**ABOUT THIS TASK**. Set the images aside and retype the whole listing exactly.

**RAW DATA**.

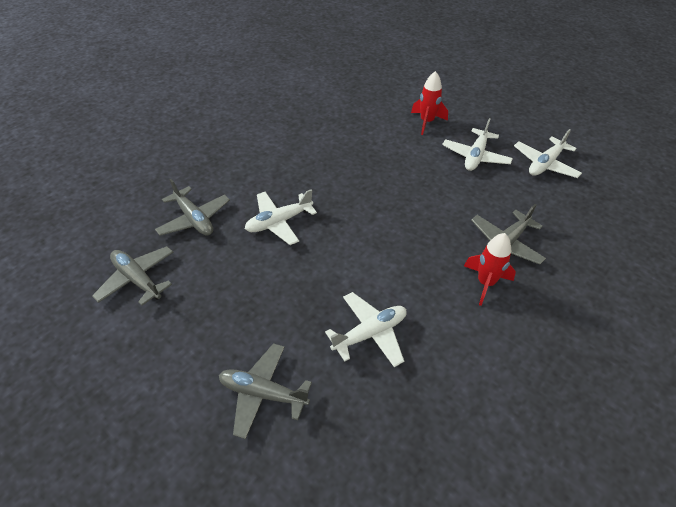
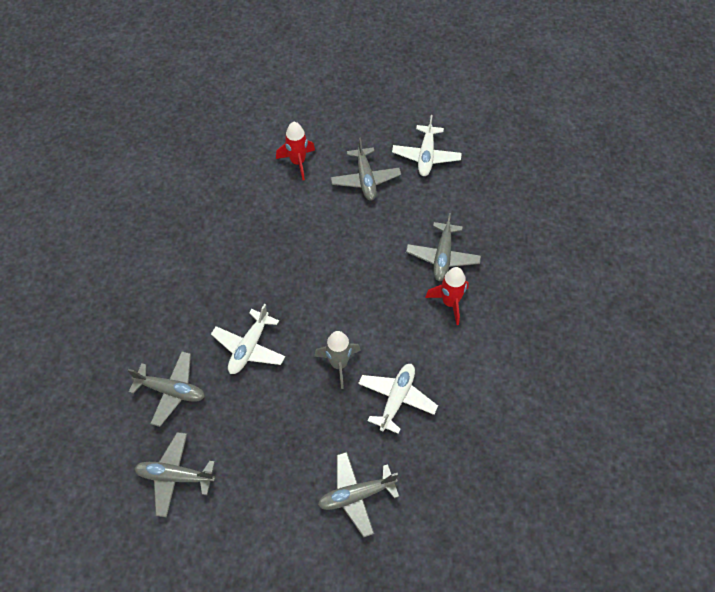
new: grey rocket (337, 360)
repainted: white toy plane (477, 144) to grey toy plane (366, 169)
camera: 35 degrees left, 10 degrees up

**OUTPUT BELOW**.
new: grey rocket (337, 360)
repainted: white toy plane (477, 144) to grey toy plane (366, 169)
camera: 35 degrees left, 10 degrees up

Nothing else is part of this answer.